▶ What to do
What you return must be the data below, word for word, without any images.

▶ Dataset entries
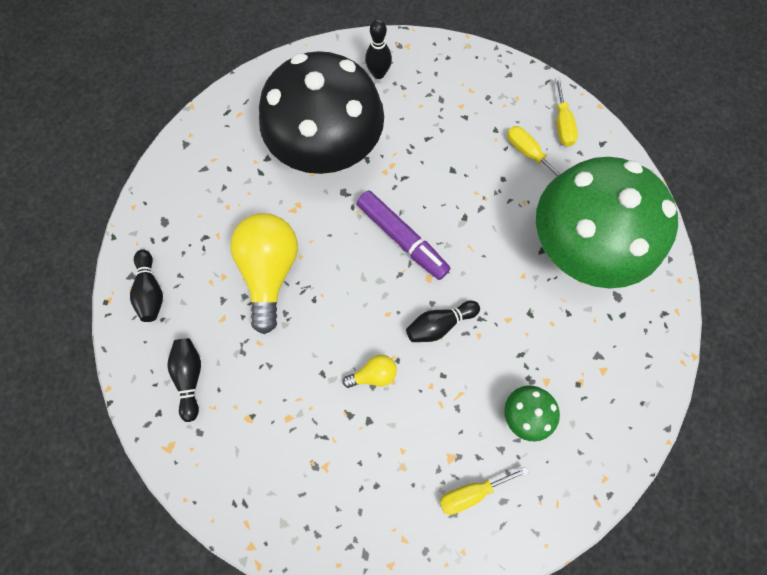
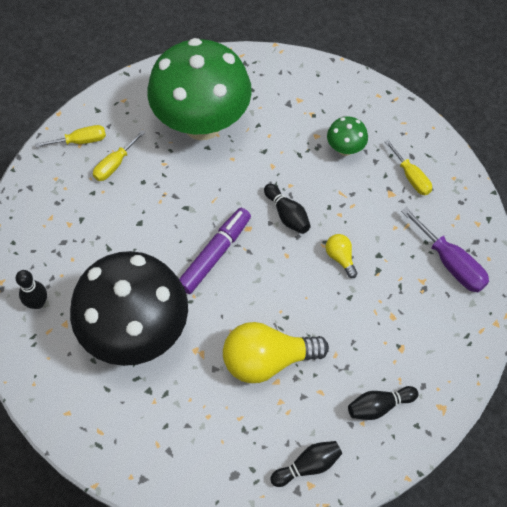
camera: 100 degrees left, 10 degrees down
(341, 511) = (450, 263): none -> purple screwdriver

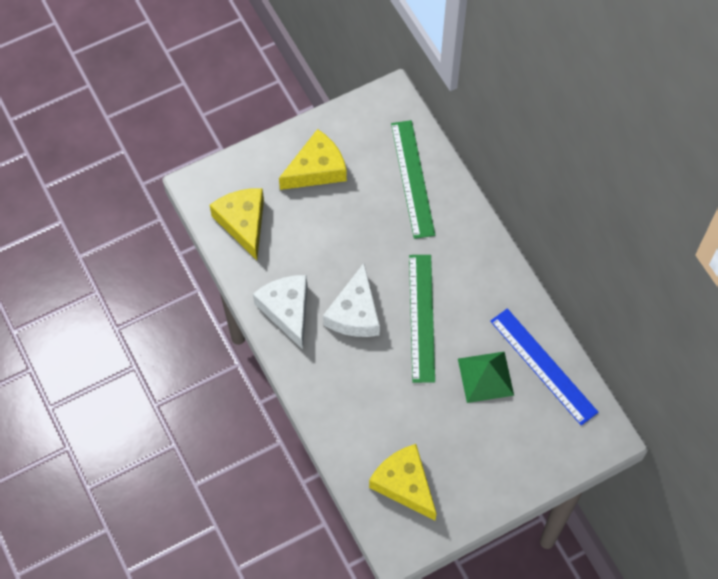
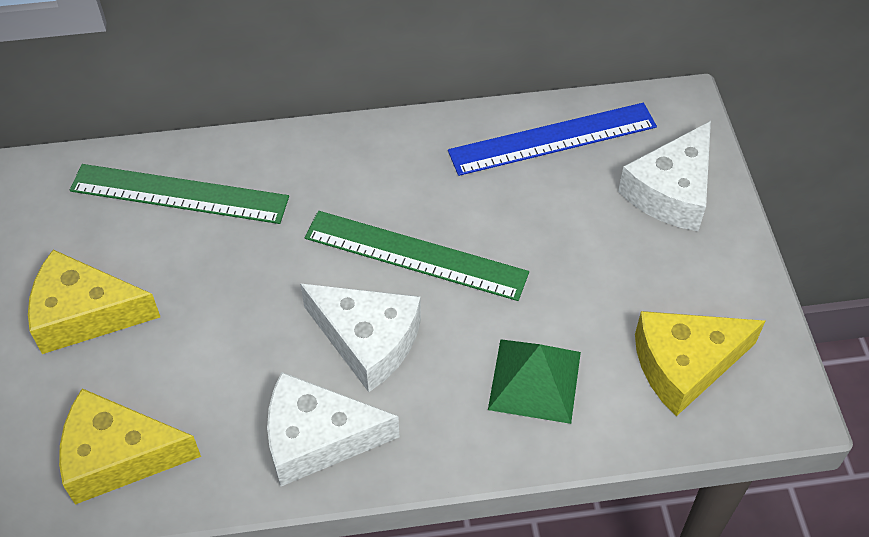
camera: 70 degrees left, 10 degrees down
(316, 169) = (85, 314): yellow cheese -> yellow cheese turned 75 degrees counterclockwise
(485, 377) = (544, 208): green pyramid -> green pyramid (535, 380)
(531, 447) = (671, 191): none -> white cheese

▶ Answer to the exercise
camera: 100 degrees left, 10 degrees down
(341, 511) = (450, 263): none -> purple screwdriver

camera: 70 degrees left, 10 degrees down
(316, 169) = (85, 314): yellow cheese -> yellow cheese turned 75 degrees counterclockwise
(485, 377) = (544, 208): green pyramid -> green pyramid (535, 380)
(531, 447) = (671, 191): none -> white cheese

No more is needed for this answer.